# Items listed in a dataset

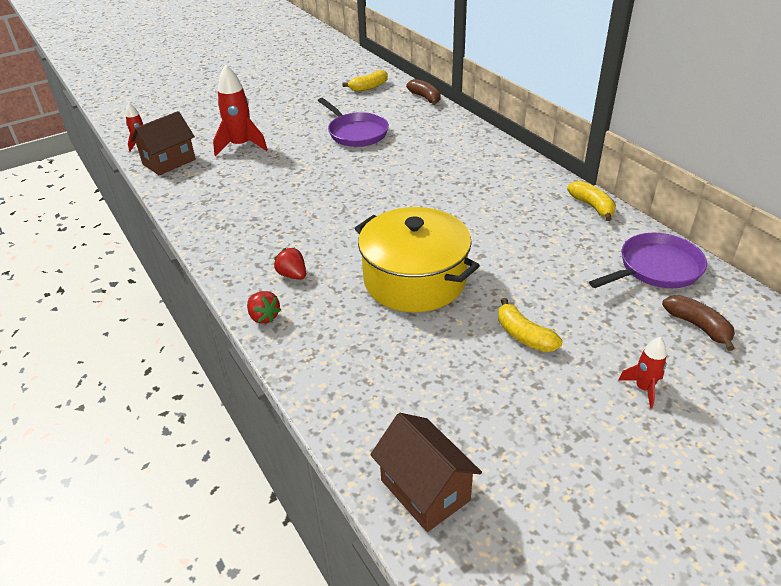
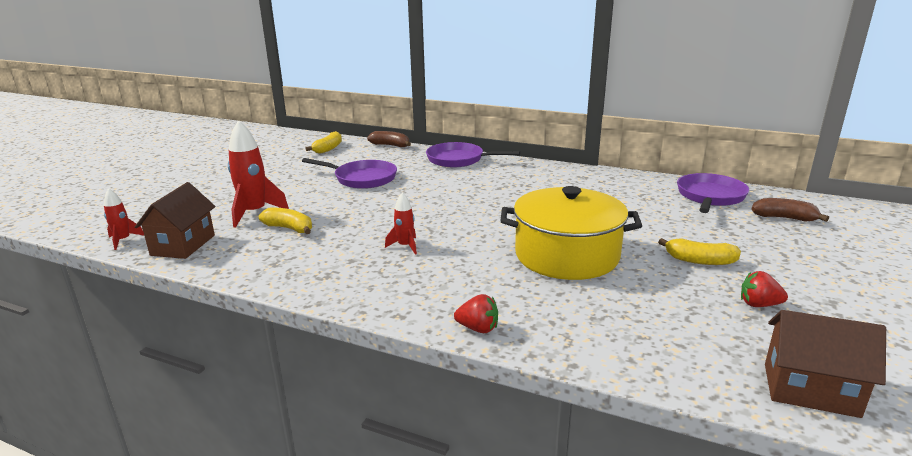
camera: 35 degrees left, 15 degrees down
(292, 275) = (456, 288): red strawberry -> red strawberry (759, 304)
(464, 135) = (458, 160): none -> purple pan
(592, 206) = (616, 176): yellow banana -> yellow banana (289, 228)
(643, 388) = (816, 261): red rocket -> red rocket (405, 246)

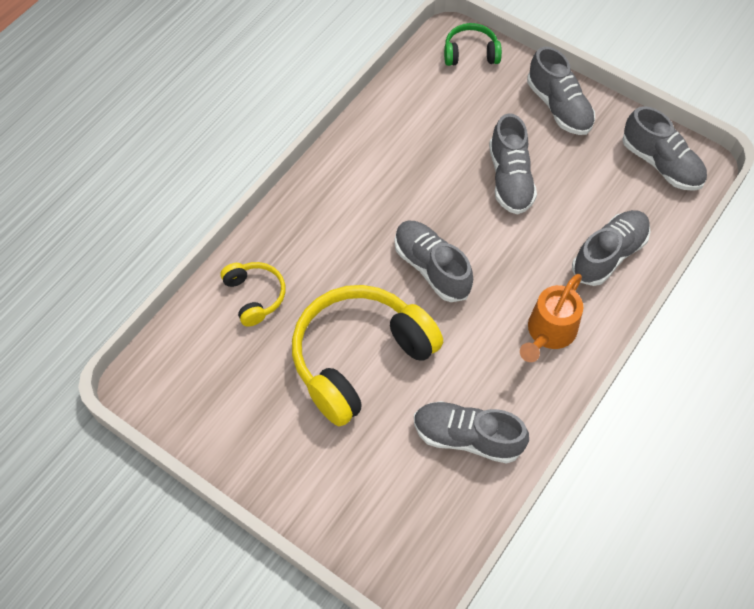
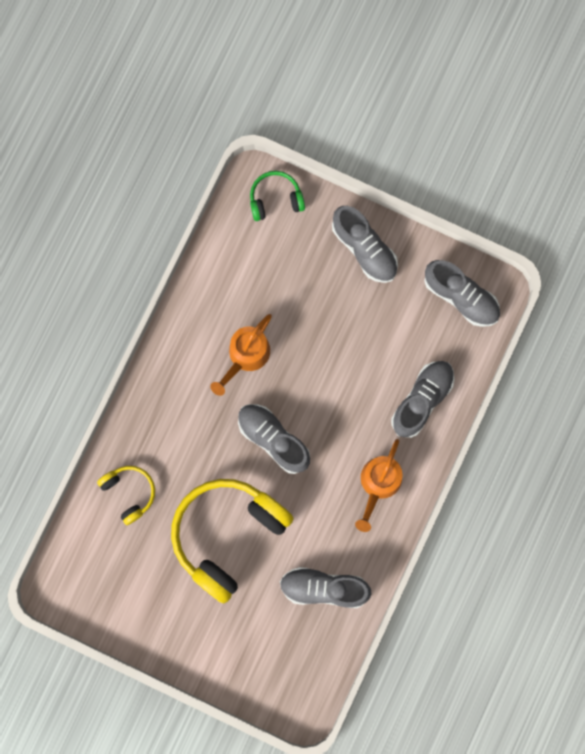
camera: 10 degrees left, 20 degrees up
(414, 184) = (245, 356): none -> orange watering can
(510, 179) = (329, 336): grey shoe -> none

# ACTIVITY
Write out exactly the lines from the one that contains "(292, 275) = (456, 288): red" through the last line of the data above, both included. Leave every picture out.

# SOLUTION TO THIS PROBLEM
(292, 275) = (456, 288): red strawberry -> red strawberry (759, 304)
(464, 135) = (458, 160): none -> purple pan
(592, 206) = (616, 176): yellow banana -> yellow banana (289, 228)
(643, 388) = (816, 261): red rocket -> red rocket (405, 246)

camera: 10 degrees left, 20 degrees up
(414, 184) = (245, 356): none -> orange watering can
(510, 179) = (329, 336): grey shoe -> none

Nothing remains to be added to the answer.